- _Task details_
Copy nothing from the entries below except the lines from the one containing "red rectangle: (157, 391)" through the one containing "purple star: (38, 432)", and copy those exactly.

- _Provided data_
____________

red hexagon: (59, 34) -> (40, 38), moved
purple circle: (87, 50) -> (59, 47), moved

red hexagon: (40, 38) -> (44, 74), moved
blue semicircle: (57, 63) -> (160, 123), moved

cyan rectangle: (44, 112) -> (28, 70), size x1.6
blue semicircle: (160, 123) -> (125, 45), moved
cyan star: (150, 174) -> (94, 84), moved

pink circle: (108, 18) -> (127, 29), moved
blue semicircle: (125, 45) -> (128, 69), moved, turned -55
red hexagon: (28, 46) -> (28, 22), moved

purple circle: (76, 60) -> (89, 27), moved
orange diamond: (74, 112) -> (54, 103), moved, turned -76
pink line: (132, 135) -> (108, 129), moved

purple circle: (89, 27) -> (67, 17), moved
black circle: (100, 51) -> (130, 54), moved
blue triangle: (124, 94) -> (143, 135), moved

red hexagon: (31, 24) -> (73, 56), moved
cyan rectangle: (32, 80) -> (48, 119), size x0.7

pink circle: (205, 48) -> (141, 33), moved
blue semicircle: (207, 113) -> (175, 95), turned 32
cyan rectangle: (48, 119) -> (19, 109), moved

____________

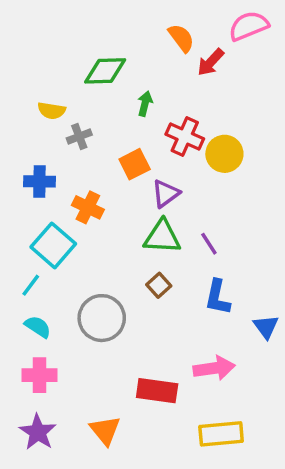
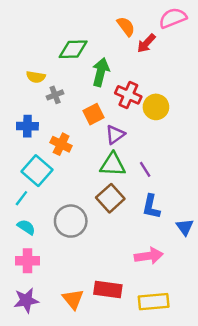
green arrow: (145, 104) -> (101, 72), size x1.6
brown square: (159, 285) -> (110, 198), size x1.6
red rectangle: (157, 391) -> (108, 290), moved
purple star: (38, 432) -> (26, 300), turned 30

____________

- _Written reply_
red rectangle: (157, 391) -> (108, 290), moved
purple star: (38, 432) -> (26, 300), turned 30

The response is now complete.